Work required:
Pick out every line of the records that contains the string "lower", and copy each one.

------ Data for processing ------

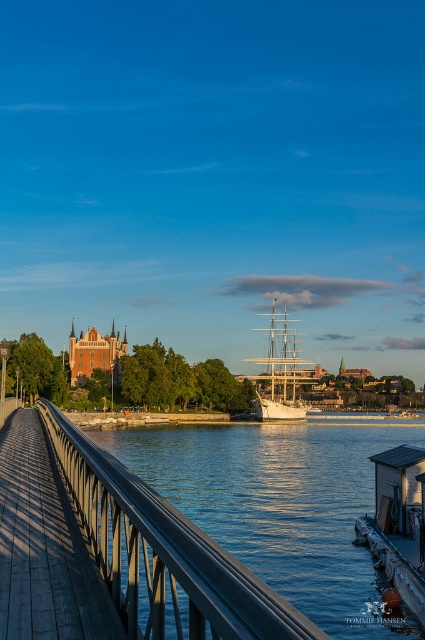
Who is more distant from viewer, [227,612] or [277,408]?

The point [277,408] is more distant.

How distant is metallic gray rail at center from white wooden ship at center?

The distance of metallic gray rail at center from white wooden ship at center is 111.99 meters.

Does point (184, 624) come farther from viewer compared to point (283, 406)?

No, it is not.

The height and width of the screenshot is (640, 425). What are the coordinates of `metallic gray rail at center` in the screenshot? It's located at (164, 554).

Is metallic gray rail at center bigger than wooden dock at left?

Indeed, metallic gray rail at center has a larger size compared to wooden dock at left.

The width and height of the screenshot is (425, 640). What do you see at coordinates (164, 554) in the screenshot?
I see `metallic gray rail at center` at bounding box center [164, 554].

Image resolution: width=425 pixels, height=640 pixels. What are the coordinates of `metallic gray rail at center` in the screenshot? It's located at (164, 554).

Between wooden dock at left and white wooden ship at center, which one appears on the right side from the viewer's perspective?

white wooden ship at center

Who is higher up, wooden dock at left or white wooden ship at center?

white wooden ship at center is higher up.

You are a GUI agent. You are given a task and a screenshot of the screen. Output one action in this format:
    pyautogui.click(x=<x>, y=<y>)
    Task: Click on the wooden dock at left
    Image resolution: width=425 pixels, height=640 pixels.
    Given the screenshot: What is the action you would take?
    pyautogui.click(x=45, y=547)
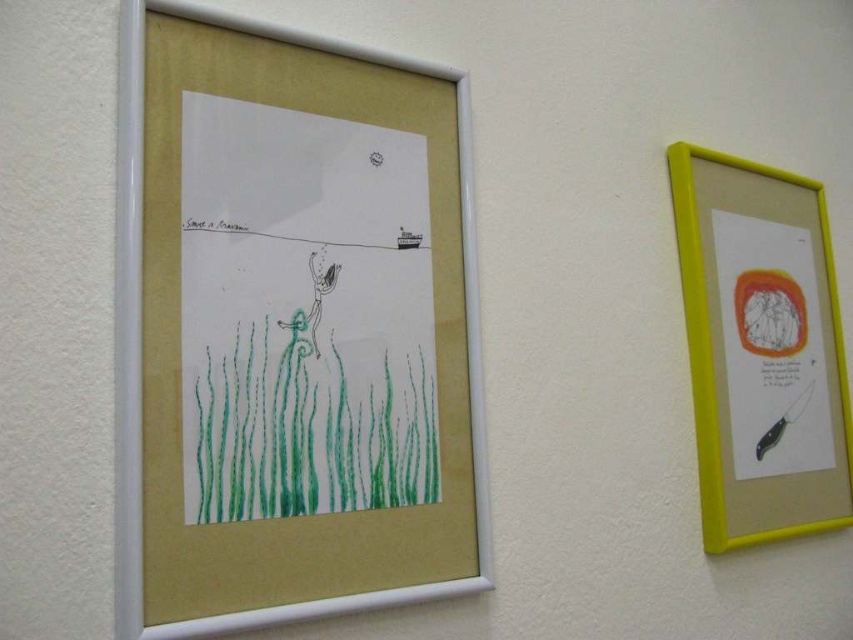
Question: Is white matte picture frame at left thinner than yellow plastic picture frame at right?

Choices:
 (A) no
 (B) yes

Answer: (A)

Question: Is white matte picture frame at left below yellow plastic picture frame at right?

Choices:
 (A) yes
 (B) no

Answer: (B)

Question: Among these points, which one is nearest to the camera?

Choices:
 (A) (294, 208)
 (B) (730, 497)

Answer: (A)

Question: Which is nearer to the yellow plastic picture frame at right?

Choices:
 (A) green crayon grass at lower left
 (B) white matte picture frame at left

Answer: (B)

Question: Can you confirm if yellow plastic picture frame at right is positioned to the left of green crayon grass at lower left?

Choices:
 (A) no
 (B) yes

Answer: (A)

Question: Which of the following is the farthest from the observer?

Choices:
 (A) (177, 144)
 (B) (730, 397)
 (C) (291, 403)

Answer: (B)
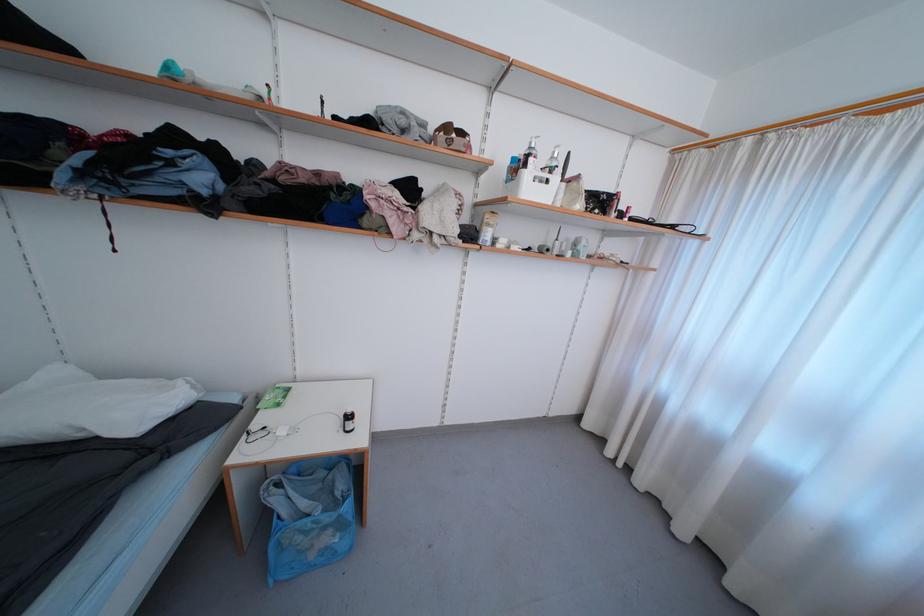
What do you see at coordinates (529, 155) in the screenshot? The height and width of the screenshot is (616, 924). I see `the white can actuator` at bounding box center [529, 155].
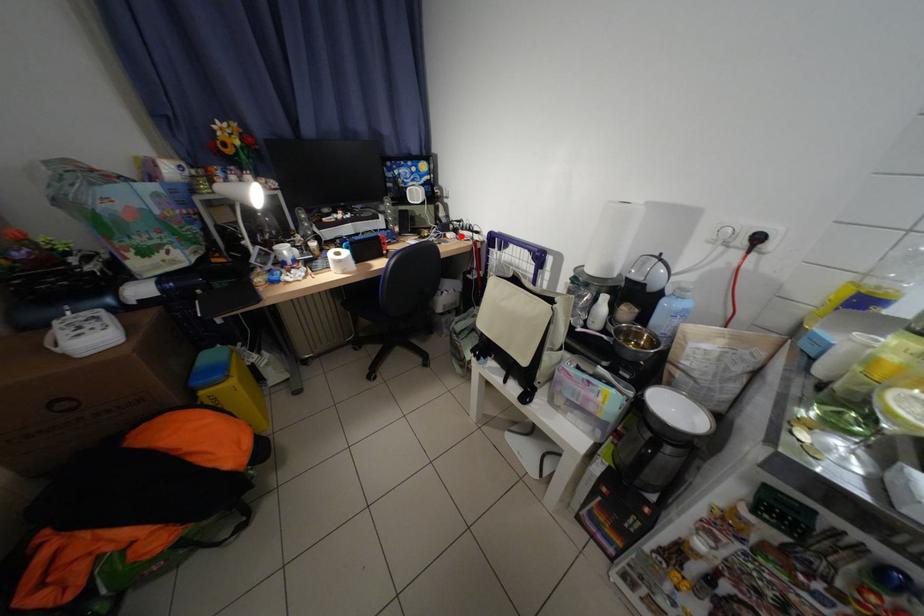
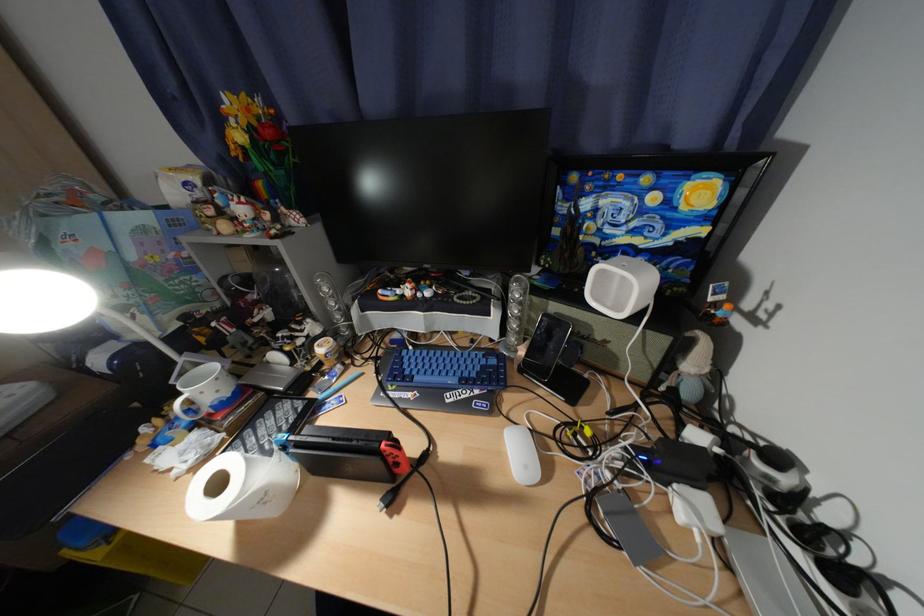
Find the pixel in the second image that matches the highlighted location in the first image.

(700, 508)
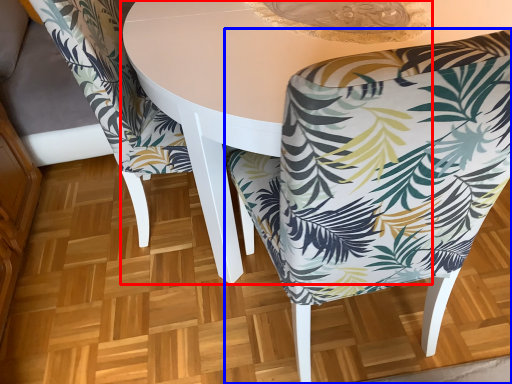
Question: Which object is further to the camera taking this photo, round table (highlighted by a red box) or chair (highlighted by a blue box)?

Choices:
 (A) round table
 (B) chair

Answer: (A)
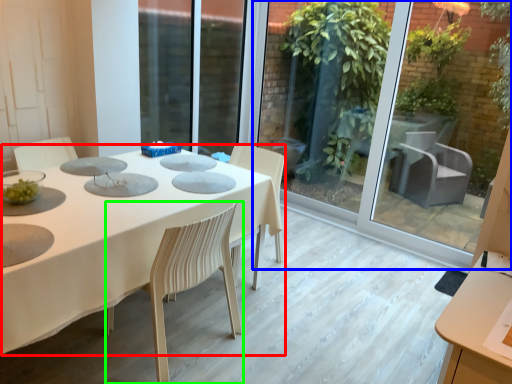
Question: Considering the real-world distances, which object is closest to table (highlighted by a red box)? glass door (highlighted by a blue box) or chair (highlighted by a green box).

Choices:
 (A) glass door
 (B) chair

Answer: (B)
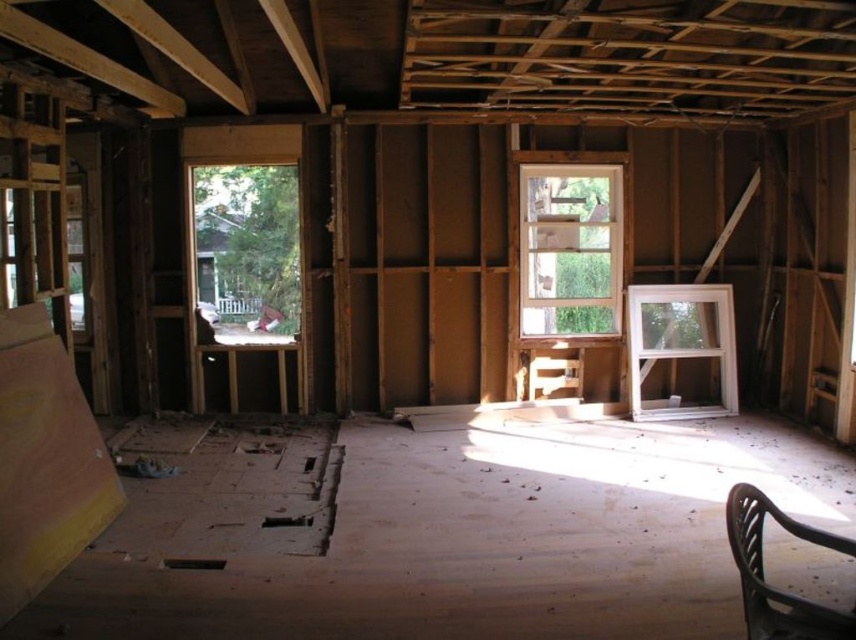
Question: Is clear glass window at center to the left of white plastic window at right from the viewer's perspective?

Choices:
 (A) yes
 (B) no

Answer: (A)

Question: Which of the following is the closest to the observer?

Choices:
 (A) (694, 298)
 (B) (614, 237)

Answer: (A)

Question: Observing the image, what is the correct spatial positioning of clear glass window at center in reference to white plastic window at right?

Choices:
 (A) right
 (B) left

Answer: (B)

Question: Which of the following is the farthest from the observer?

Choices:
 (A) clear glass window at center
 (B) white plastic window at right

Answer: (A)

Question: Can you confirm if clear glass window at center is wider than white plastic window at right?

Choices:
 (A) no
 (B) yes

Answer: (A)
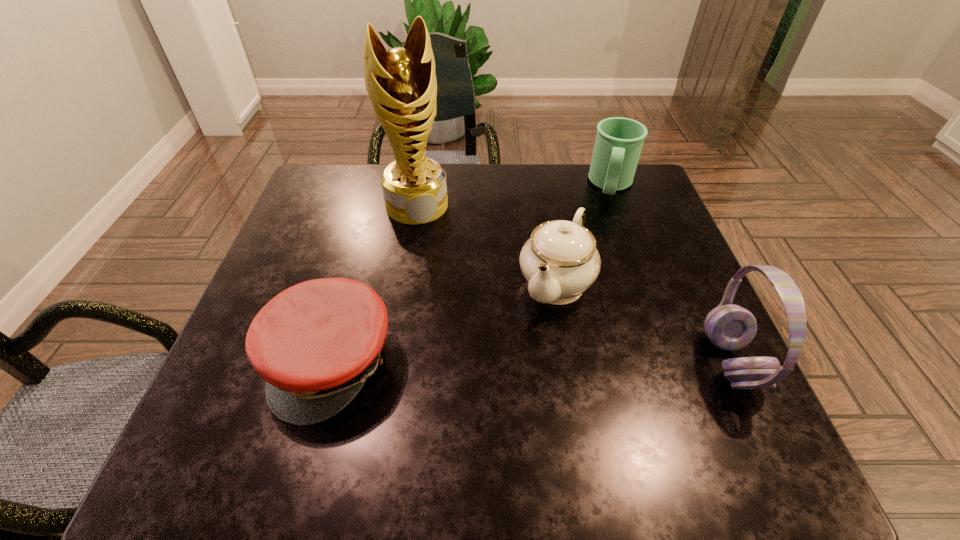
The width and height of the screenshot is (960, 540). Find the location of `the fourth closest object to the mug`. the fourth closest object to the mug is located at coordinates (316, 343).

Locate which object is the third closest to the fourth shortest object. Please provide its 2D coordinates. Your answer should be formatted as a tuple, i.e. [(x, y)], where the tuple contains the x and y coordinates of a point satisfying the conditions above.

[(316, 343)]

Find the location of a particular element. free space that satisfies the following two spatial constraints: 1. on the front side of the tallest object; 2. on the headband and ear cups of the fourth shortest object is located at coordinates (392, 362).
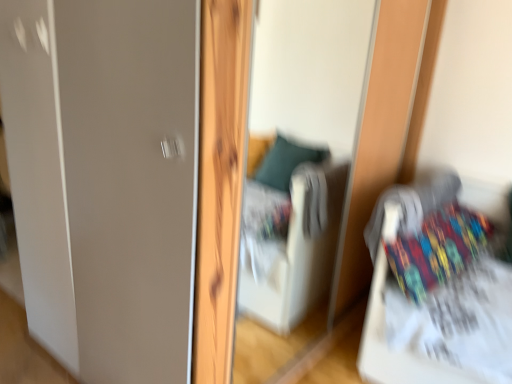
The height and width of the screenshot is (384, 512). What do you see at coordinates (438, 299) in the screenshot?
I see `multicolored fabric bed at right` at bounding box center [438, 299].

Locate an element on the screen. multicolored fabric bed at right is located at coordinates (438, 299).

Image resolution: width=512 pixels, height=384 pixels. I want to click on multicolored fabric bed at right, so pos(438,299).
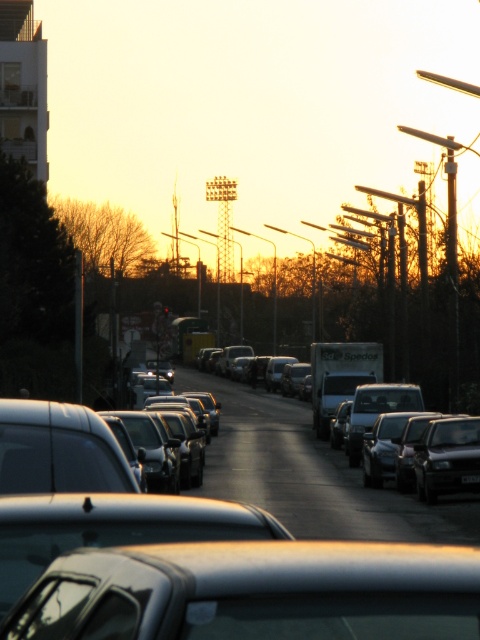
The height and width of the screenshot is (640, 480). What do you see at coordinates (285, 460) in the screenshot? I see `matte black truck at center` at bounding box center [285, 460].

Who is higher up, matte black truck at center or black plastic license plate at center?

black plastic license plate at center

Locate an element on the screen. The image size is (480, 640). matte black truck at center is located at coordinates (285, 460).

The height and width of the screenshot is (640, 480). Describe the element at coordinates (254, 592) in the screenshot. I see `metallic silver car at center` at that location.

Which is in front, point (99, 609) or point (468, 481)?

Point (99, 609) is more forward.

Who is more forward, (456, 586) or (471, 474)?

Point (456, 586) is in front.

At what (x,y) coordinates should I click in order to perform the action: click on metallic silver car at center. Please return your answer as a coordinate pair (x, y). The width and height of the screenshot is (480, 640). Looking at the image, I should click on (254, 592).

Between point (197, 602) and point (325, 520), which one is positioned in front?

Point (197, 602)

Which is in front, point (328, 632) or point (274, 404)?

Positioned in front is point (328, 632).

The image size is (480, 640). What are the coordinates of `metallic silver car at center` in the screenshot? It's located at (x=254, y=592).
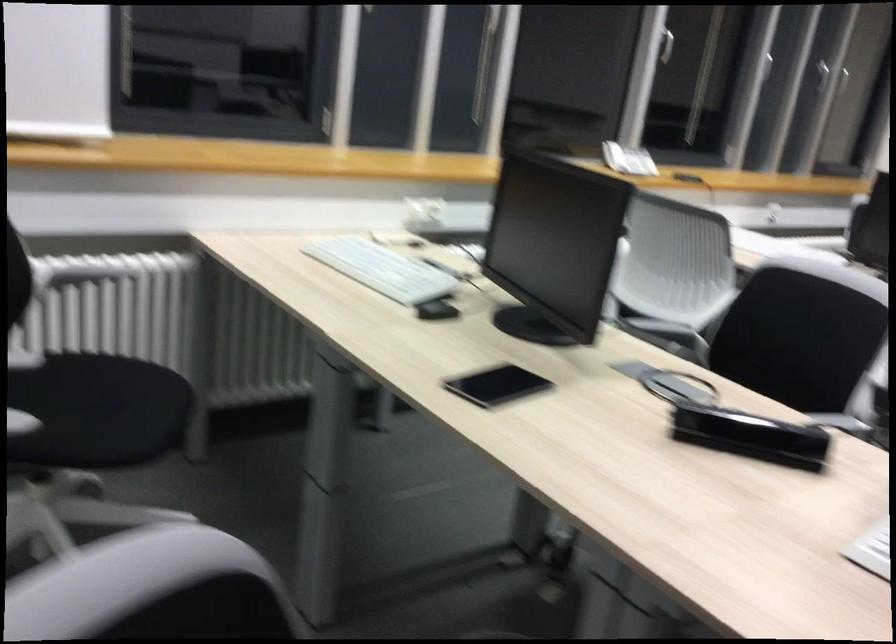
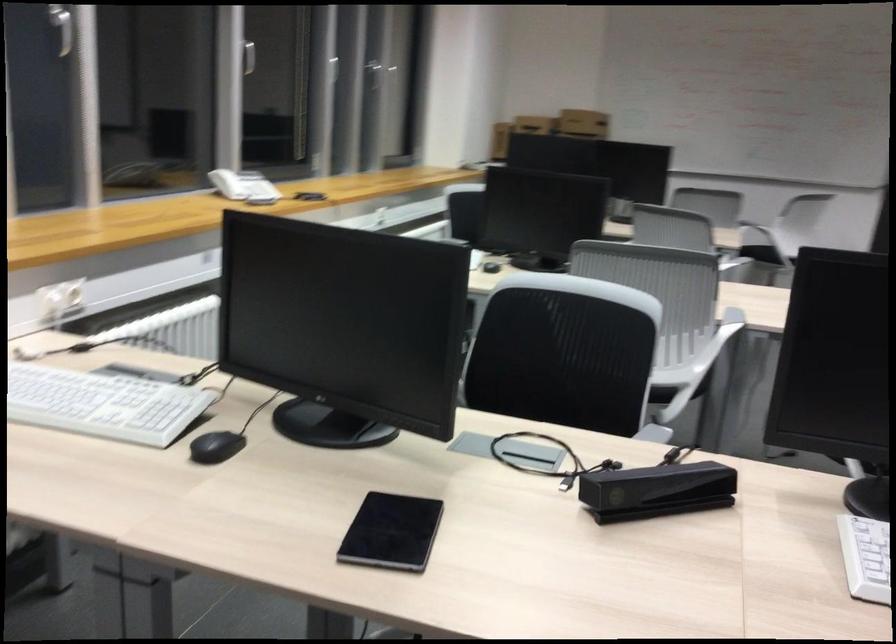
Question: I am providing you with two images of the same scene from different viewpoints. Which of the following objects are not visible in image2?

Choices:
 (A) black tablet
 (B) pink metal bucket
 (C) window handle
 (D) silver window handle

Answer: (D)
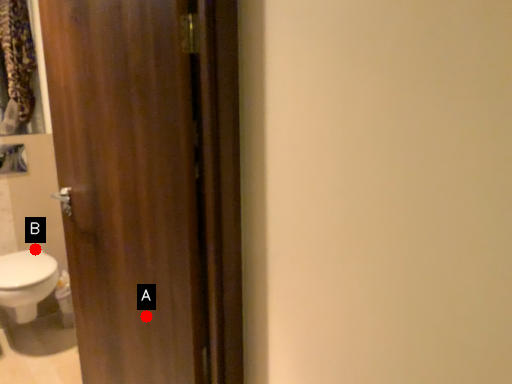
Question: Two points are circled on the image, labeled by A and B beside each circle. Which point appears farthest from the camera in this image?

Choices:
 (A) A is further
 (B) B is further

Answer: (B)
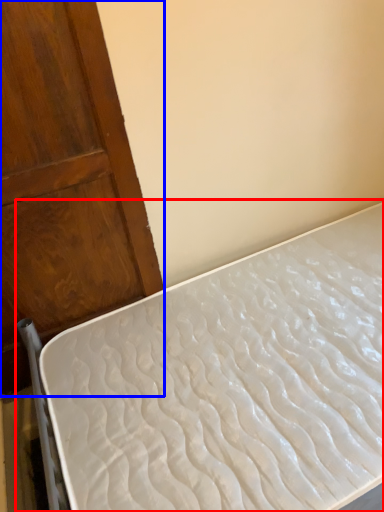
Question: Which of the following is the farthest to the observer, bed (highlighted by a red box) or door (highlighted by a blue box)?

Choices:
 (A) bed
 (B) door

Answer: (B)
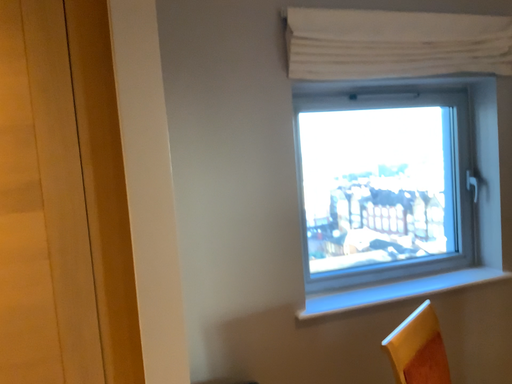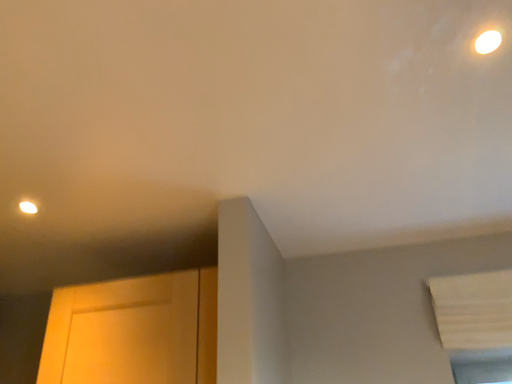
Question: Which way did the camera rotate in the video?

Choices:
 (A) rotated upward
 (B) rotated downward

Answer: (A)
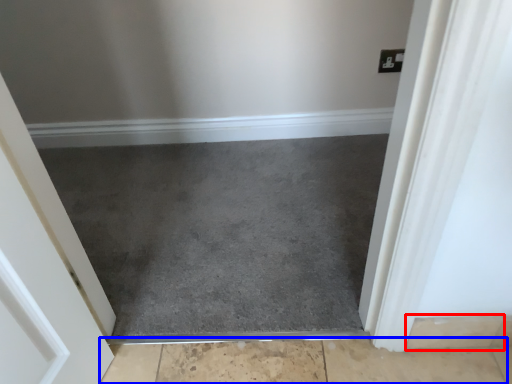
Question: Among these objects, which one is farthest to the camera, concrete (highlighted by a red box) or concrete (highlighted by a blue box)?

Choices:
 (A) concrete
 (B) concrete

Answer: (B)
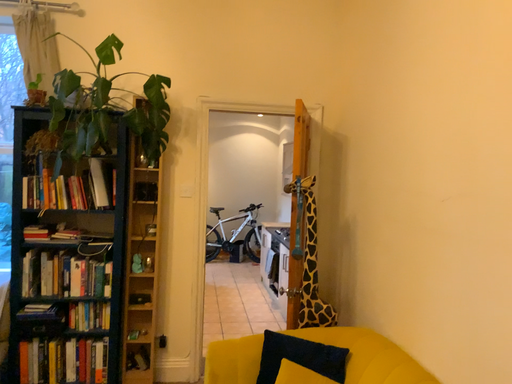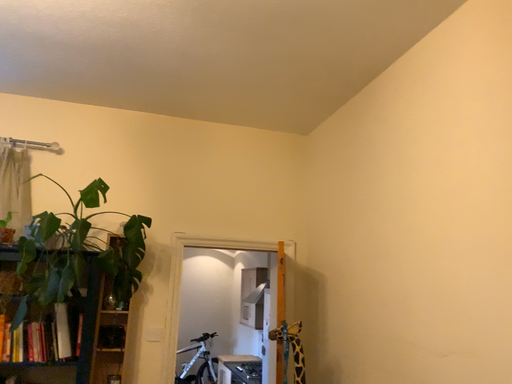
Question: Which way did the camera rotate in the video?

------

Reply to the task:
 (A) green crayon grass at lower left
Question: Can you confirm if yellow plastic picture frame at right is positioned to the left of green crayon grass at lower left?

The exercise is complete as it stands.